Task requirements: Looking at the listing beneath, work out how many lines hold "rosy" and report only that figure.

Given information:
════════
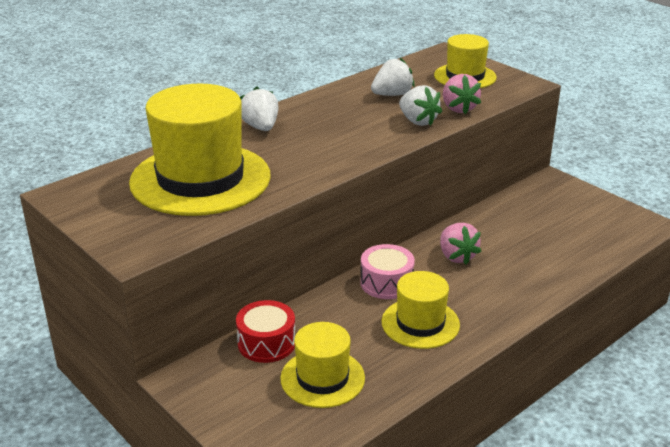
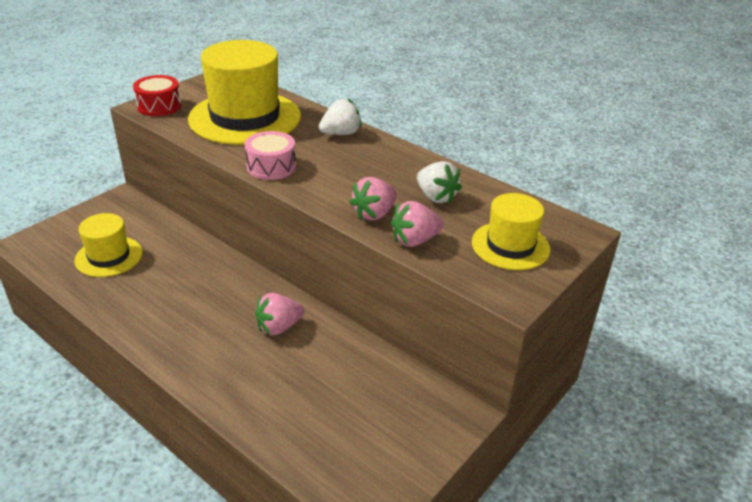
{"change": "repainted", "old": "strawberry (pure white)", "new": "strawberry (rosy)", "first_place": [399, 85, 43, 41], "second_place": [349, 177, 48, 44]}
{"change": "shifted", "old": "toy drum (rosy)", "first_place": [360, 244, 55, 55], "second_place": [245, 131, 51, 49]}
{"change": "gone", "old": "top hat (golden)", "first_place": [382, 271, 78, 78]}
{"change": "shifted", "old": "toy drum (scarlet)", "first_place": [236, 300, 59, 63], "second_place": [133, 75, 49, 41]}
════════
Output for this task: 2